(Items listed in a dataset)
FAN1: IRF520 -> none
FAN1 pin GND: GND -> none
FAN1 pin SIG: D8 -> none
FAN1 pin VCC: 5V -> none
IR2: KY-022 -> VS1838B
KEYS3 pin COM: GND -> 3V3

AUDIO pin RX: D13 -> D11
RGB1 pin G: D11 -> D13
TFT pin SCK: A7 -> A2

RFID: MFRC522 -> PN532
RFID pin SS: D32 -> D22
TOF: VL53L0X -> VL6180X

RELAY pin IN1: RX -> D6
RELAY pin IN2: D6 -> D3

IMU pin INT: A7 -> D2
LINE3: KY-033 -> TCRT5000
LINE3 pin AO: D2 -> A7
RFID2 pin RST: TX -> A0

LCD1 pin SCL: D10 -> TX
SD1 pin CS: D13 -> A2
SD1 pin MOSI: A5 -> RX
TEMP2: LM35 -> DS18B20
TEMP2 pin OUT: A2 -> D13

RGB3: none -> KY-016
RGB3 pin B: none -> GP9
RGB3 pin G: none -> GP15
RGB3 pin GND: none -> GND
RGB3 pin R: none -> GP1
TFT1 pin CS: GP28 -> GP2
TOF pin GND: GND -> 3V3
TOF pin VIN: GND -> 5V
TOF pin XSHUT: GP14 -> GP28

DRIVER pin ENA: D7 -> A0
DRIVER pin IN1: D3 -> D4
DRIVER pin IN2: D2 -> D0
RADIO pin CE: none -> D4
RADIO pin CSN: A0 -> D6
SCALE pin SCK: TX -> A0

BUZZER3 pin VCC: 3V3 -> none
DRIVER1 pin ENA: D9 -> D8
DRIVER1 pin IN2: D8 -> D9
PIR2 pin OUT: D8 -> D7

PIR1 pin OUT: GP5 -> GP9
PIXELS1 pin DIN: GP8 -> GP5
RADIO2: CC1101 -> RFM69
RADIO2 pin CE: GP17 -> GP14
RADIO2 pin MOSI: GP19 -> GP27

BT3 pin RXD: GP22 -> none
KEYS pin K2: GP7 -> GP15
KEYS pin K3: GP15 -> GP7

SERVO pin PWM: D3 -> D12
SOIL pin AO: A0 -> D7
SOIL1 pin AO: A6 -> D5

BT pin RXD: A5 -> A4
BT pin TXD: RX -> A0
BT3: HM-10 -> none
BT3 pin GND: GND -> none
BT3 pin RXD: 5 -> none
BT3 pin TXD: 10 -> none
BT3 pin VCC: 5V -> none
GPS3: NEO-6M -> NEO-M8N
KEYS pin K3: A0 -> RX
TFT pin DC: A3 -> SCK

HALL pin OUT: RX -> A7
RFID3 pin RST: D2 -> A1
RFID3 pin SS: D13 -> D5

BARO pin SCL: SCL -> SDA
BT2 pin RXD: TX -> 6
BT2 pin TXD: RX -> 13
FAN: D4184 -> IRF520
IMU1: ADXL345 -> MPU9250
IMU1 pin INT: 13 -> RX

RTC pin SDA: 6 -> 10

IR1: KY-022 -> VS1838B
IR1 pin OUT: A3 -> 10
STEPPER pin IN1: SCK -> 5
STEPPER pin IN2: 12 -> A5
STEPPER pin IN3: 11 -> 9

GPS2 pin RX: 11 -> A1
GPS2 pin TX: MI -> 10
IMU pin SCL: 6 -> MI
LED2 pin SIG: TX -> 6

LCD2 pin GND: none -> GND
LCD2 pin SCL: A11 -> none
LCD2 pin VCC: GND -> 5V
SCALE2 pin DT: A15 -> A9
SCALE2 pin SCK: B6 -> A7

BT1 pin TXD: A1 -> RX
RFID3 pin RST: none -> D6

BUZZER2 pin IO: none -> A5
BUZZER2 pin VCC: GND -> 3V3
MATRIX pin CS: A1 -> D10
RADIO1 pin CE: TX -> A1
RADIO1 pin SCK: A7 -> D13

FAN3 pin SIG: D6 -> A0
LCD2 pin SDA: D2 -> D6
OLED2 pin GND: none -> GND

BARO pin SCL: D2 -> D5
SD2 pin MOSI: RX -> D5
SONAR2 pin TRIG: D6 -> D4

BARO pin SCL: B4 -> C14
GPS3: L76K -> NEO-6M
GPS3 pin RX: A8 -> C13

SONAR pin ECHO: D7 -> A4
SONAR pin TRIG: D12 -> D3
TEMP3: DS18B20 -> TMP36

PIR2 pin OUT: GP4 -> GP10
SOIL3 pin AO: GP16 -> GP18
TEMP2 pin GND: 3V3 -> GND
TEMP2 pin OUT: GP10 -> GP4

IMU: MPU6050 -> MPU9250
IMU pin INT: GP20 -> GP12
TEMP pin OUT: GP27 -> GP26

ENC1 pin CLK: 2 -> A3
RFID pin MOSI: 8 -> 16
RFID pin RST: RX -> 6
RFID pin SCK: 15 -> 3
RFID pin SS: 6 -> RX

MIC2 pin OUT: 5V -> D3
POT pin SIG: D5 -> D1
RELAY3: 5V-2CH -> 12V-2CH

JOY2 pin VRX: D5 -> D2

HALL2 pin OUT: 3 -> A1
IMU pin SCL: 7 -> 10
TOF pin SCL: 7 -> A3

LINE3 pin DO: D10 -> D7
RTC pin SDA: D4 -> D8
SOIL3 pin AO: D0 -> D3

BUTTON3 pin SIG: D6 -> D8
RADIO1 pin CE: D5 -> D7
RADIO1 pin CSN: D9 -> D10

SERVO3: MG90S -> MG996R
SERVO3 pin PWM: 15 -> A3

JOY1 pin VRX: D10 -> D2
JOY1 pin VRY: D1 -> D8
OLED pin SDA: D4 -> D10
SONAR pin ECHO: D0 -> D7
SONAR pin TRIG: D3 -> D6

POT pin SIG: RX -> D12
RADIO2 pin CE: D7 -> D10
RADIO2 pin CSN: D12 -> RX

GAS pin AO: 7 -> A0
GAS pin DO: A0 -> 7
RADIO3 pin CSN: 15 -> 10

▶ **Instructions for the task**
For every entry in the records above, write an exact copy.

▶ **Answer area**
FAN1: IRF520 -> none
FAN1 pin GND: GND -> none
FAN1 pin SIG: D8 -> none
FAN1 pin VCC: 5V -> none
IR2: KY-022 -> VS1838B
KEYS3 pin COM: GND -> 3V3

AUDIO pin RX: D13 -> D11
RGB1 pin G: D11 -> D13
TFT pin SCK: A7 -> A2

RFID: MFRC522 -> PN532
RFID pin SS: D32 -> D22
TOF: VL53L0X -> VL6180X

RELAY pin IN1: RX -> D6
RELAY pin IN2: D6 -> D3

IMU pin INT: A7 -> D2
LINE3: KY-033 -> TCRT5000
LINE3 pin AO: D2 -> A7
RFID2 pin RST: TX -> A0

LCD1 pin SCL: D10 -> TX
SD1 pin CS: D13 -> A2
SD1 pin MOSI: A5 -> RX
TEMP2: LM35 -> DS18B20
TEMP2 pin OUT: A2 -> D13

RGB3: none -> KY-016
RGB3 pin B: none -> GP9
RGB3 pin G: none -> GP15
RGB3 pin GND: none -> GND
RGB3 pin R: none -> GP1
TFT1 pin CS: GP28 -> GP2
TOF pin GND: GND -> 3V3
TOF pin VIN: GND -> 5V
TOF pin XSHUT: GP14 -> GP28

DRIVER pin ENA: D7 -> A0
DRIVER pin IN1: D3 -> D4
DRIVER pin IN2: D2 -> D0
RADIO pin CE: none -> D4
RADIO pin CSN: A0 -> D6
SCALE pin SCK: TX -> A0

BUZZER3 pin VCC: 3V3 -> none
DRIVER1 pin ENA: D9 -> D8
DRIVER1 pin IN2: D8 -> D9
PIR2 pin OUT: D8 -> D7

PIR1 pin OUT: GP5 -> GP9
PIXELS1 pin DIN: GP8 -> GP5
RADIO2: CC1101 -> RFM69
RADIO2 pin CE: GP17 -> GP14
RADIO2 pin MOSI: GP19 -> GP27

BT3 pin RXD: GP22 -> none
KEYS pin K2: GP7 -> GP15
KEYS pin K3: GP15 -> GP7

SERVO pin PWM: D3 -> D12
SOIL pin AO: A0 -> D7
SOIL1 pin AO: A6 -> D5

BT pin RXD: A5 -> A4
BT pin TXD: RX -> A0
BT3: HM-10 -> none
BT3 pin GND: GND -> none
BT3 pin RXD: 5 -> none
BT3 pin TXD: 10 -> none
BT3 pin VCC: 5V -> none
GPS3: NEO-6M -> NEO-M8N
KEYS pin K3: A0 -> RX
TFT pin DC: A3 -> SCK

HALL pin OUT: RX -> A7
RFID3 pin RST: D2 -> A1
RFID3 pin SS: D13 -> D5

BARO pin SCL: SCL -> SDA
BT2 pin RXD: TX -> 6
BT2 pin TXD: RX -> 13
FAN: D4184 -> IRF520
IMU1: ADXL345 -> MPU9250
IMU1 pin INT: 13 -> RX

RTC pin SDA: 6 -> 10

IR1: KY-022 -> VS1838B
IR1 pin OUT: A3 -> 10
STEPPER pin IN1: SCK -> 5
STEPPER pin IN2: 12 -> A5
STEPPER pin IN3: 11 -> 9

GPS2 pin RX: 11 -> A1
GPS2 pin TX: MI -> 10
IMU pin SCL: 6 -> MI
LED2 pin SIG: TX -> 6

LCD2 pin GND: none -> GND
LCD2 pin SCL: A11 -> none
LCD2 pin VCC: GND -> 5V
SCALE2 pin DT: A15 -> A9
SCALE2 pin SCK: B6 -> A7

BT1 pin TXD: A1 -> RX
RFID3 pin RST: none -> D6

BUZZER2 pin IO: none -> A5
BUZZER2 pin VCC: GND -> 3V3
MATRIX pin CS: A1 -> D10
RADIO1 pin CE: TX -> A1
RADIO1 pin SCK: A7 -> D13

FAN3 pin SIG: D6 -> A0
LCD2 pin SDA: D2 -> D6
OLED2 pin GND: none -> GND

BARO pin SCL: D2 -> D5
SD2 pin MOSI: RX -> D5
SONAR2 pin TRIG: D6 -> D4

BARO pin SCL: B4 -> C14
GPS3: L76K -> NEO-6M
GPS3 pin RX: A8 -> C13

SONAR pin ECHO: D7 -> A4
SONAR pin TRIG: D12 -> D3
TEMP3: DS18B20 -> TMP36

PIR2 pin OUT: GP4 -> GP10
SOIL3 pin AO: GP16 -> GP18
TEMP2 pin GND: 3V3 -> GND
TEMP2 pin OUT: GP10 -> GP4

IMU: MPU6050 -> MPU9250
IMU pin INT: GP20 -> GP12
TEMP pin OUT: GP27 -> GP26

ENC1 pin CLK: 2 -> A3
RFID pin MOSI: 8 -> 16
RFID pin RST: RX -> 6
RFID pin SCK: 15 -> 3
RFID pin SS: 6 -> RX

MIC2 pin OUT: 5V -> D3
POT pin SIG: D5 -> D1
RELAY3: 5V-2CH -> 12V-2CH

JOY2 pin VRX: D5 -> D2

HALL2 pin OUT: 3 -> A1
IMU pin SCL: 7 -> 10
TOF pin SCL: 7 -> A3

LINE3 pin DO: D10 -> D7
RTC pin SDA: D4 -> D8
SOIL3 pin AO: D0 -> D3

BUTTON3 pin SIG: D6 -> D8
RADIO1 pin CE: D5 -> D7
RADIO1 pin CSN: D9 -> D10

SERVO3: MG90S -> MG996R
SERVO3 pin PWM: 15 -> A3

JOY1 pin VRX: D10 -> D2
JOY1 pin VRY: D1 -> D8
OLED pin SDA: D4 -> D10
SONAR pin ECHO: D0 -> D7
SONAR pin TRIG: D3 -> D6

POT pin SIG: RX -> D12
RADIO2 pin CE: D7 -> D10
RADIO2 pin CSN: D12 -> RX

GAS pin AO: 7 -> A0
GAS pin DO: A0 -> 7
RADIO3 pin CSN: 15 -> 10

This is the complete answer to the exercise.